> **ABOUT THIS EXERCISE**: When the line with "(746, 404) = (674, 704): none" appears below, start repeating lines exactly, and keep going through the line with "(353, 583) = (658, 379): blue"; add nothing outside that span.

> **Entries taken from a collection**:
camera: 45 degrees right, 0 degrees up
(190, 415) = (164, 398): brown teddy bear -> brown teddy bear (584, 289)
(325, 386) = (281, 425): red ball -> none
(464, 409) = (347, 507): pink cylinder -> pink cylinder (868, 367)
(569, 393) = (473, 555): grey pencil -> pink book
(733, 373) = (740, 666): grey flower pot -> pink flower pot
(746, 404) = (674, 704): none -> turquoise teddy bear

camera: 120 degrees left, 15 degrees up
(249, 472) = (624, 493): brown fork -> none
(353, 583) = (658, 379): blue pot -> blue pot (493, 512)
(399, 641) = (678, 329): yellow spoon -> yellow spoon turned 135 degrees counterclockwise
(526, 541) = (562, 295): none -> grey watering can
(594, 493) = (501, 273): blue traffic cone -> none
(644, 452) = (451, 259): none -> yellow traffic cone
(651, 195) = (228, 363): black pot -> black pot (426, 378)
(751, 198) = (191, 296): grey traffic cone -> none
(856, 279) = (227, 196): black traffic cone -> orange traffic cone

> **OUTPUT FOR THIS TASK**:
(746, 404) = (674, 704): none -> turquoise teddy bear

camera: 120 degrees left, 15 degrees up
(249, 472) = (624, 493): brown fork -> none
(353, 583) = (658, 379): blue pot -> blue pot (493, 512)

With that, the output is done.